**Available records:**
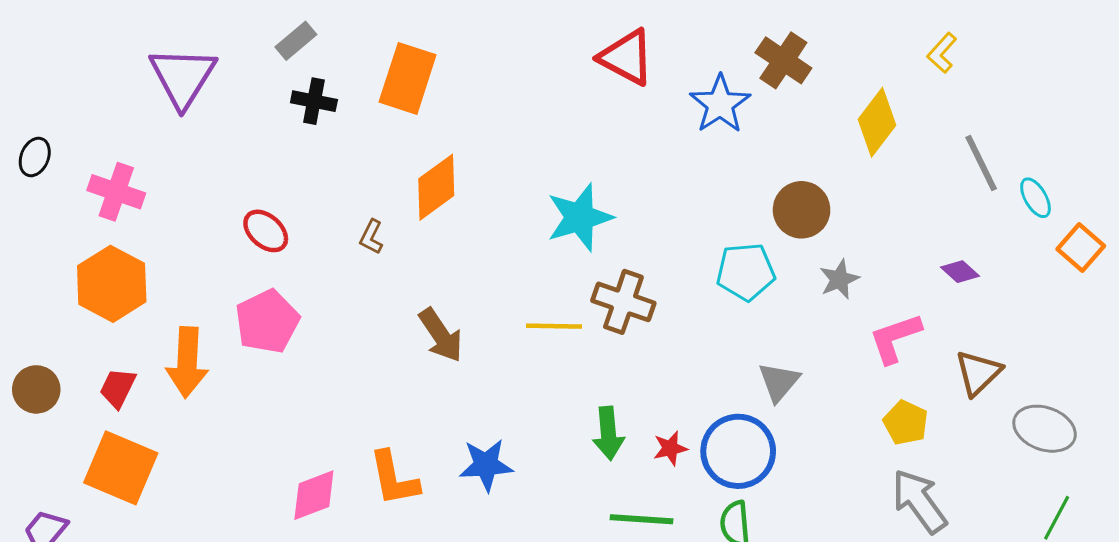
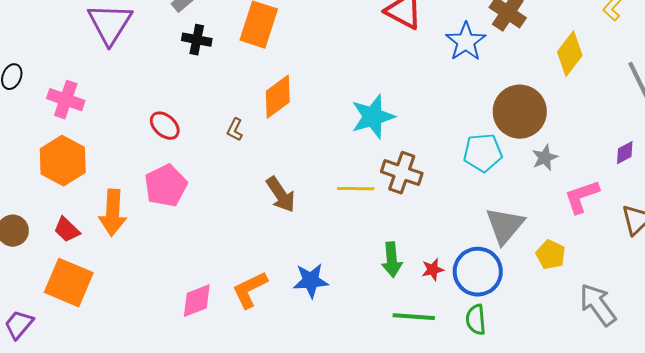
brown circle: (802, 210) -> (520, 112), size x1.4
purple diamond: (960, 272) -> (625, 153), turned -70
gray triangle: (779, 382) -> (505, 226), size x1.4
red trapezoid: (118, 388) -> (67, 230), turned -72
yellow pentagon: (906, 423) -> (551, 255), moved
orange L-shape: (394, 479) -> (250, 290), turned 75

**Your goal:** Transcribe the whole of the data exactly, minus any pictures.

**Exercise answer:**
brown circle: (802, 210) -> (520, 112), size x1.4
purple diamond: (960, 272) -> (625, 153), turned -70
gray triangle: (779, 382) -> (505, 226), size x1.4
red trapezoid: (118, 388) -> (67, 230), turned -72
yellow pentagon: (906, 423) -> (551, 255), moved
orange L-shape: (394, 479) -> (250, 290), turned 75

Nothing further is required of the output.